Saved entries:

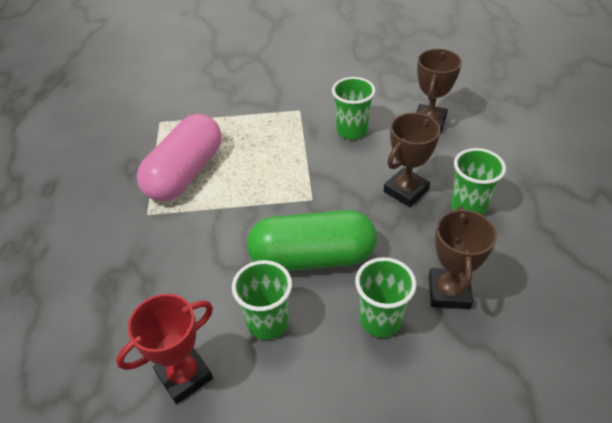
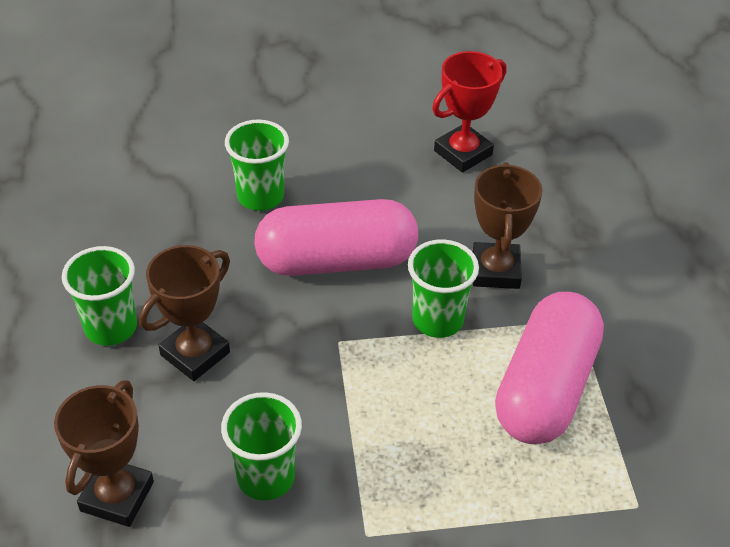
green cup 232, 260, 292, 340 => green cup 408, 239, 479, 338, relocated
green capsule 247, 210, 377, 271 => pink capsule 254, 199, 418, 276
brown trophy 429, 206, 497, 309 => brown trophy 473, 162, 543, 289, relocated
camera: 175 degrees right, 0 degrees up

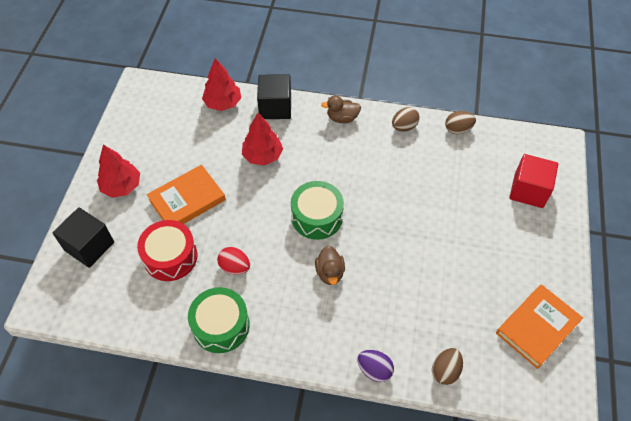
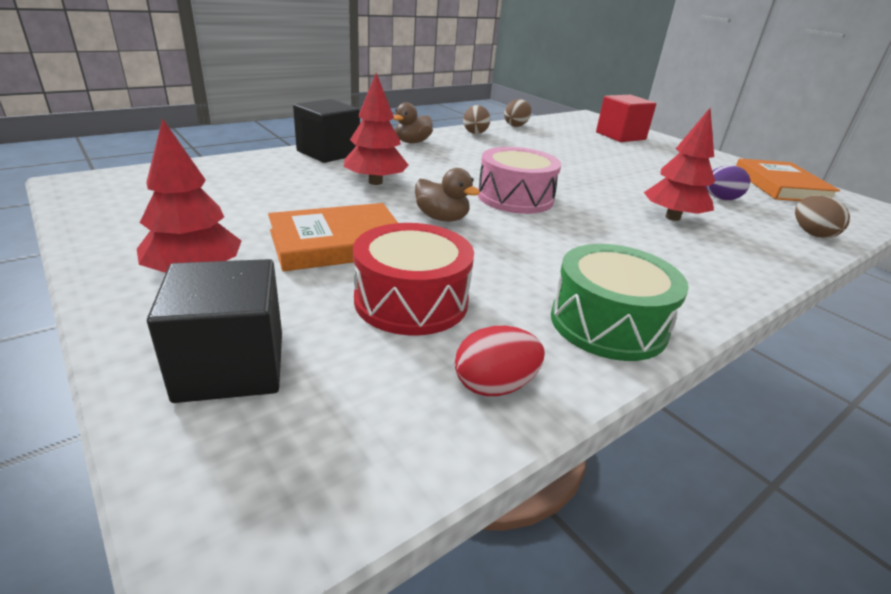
orange book 147, 165, 226, 224 => orange book 268, 203, 398, 271, 60 degrees clockwise
red tree 202, 58, 241, 111 => red tree 644, 108, 715, 221, relocated
red egg 217, 247, 250, 275 => red egg 455, 326, 545, 396, relocated
green drum 291, 181, 344, 240 => pink drum 478, 147, 561, 214
brown duck 315, 246, 345, 285 => brown duck 415, 168, 480, 222, relocated
purple egg 357, 350, 394, 382 => purple egg 706, 165, 750, 200, relocated
camera: 50 degrees left, 25 degrees down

## Problem to work on
From the line holding "red tree 202, 58, 241, 111" to the last line of the data above, copy every line exactly and include nothing more.

## Result of this task
red tree 202, 58, 241, 111 => red tree 644, 108, 715, 221, relocated
red egg 217, 247, 250, 275 => red egg 455, 326, 545, 396, relocated
green drum 291, 181, 344, 240 => pink drum 478, 147, 561, 214
brown duck 315, 246, 345, 285 => brown duck 415, 168, 480, 222, relocated
purple egg 357, 350, 394, 382 => purple egg 706, 165, 750, 200, relocated
camera: 50 degrees left, 25 degrees down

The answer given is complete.